**PROBLEM TO SOLVE**
Please retype the records that appear below, exactly and in full.

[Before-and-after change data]

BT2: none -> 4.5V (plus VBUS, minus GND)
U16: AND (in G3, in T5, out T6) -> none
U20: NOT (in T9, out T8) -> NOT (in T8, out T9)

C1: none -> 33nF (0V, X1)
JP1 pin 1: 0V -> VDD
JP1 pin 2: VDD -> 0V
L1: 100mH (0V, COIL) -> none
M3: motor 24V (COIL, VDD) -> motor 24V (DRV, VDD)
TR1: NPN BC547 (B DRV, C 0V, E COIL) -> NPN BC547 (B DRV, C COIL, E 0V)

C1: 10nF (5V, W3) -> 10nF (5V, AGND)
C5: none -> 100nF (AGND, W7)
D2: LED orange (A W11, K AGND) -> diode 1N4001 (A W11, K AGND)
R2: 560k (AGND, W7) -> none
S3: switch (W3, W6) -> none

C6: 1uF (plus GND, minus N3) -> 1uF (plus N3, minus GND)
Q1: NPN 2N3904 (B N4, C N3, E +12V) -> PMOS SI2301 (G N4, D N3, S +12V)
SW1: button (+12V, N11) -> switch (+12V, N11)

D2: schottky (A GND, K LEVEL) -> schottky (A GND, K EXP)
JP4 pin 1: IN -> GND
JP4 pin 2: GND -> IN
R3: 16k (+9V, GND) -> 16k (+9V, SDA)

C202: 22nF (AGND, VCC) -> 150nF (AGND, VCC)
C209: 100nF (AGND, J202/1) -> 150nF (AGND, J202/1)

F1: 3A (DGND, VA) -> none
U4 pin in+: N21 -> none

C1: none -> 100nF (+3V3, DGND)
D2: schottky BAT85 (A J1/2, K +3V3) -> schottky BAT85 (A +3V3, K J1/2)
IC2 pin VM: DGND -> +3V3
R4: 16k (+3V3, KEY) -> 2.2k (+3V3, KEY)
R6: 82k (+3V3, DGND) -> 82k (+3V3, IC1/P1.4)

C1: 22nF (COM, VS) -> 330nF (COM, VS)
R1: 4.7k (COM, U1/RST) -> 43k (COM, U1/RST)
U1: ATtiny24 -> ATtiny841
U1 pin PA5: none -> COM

**PROBLEM SOLUTION**
BT2: none -> 4.5V (plus VBUS, minus GND)
U16: AND (in G3, in T5, out T6) -> none
U20: NOT (in T9, out T8) -> NOT (in T8, out T9)

C1: none -> 33nF (0V, X1)
JP1 pin 1: 0V -> VDD
JP1 pin 2: VDD -> 0V
L1: 100mH (0V, COIL) -> none
M3: motor 24V (COIL, VDD) -> motor 24V (DRV, VDD)
TR1: NPN BC547 (B DRV, C 0V, E COIL) -> NPN BC547 (B DRV, C COIL, E 0V)

C1: 10nF (5V, W3) -> 10nF (5V, AGND)
C5: none -> 100nF (AGND, W7)
D2: LED orange (A W11, K AGND) -> diode 1N4001 (A W11, K AGND)
R2: 560k (AGND, W7) -> none
S3: switch (W3, W6) -> none

C6: 1uF (plus GND, minus N3) -> 1uF (plus N3, minus GND)
Q1: NPN 2N3904 (B N4, C N3, E +12V) -> PMOS SI2301 (G N4, D N3, S +12V)
SW1: button (+12V, N11) -> switch (+12V, N11)

D2: schottky (A GND, K LEVEL) -> schottky (A GND, K EXP)
JP4 pin 1: IN -> GND
JP4 pin 2: GND -> IN
R3: 16k (+9V, GND) -> 16k (+9V, SDA)

C202: 22nF (AGND, VCC) -> 150nF (AGND, VCC)
C209: 100nF (AGND, J202/1) -> 150nF (AGND, J202/1)

F1: 3A (DGND, VA) -> none
U4 pin in+: N21 -> none

C1: none -> 100nF (+3V3, DGND)
D2: schottky BAT85 (A J1/2, K +3V3) -> schottky BAT85 (A +3V3, K J1/2)
IC2 pin VM: DGND -> +3V3
R4: 16k (+3V3, KEY) -> 2.2k (+3V3, KEY)
R6: 82k (+3V3, DGND) -> 82k (+3V3, IC1/P1.4)

C1: 22nF (COM, VS) -> 330nF (COM, VS)
R1: 4.7k (COM, U1/RST) -> 43k (COM, U1/RST)
U1: ATtiny24 -> ATtiny841
U1 pin PA5: none -> COM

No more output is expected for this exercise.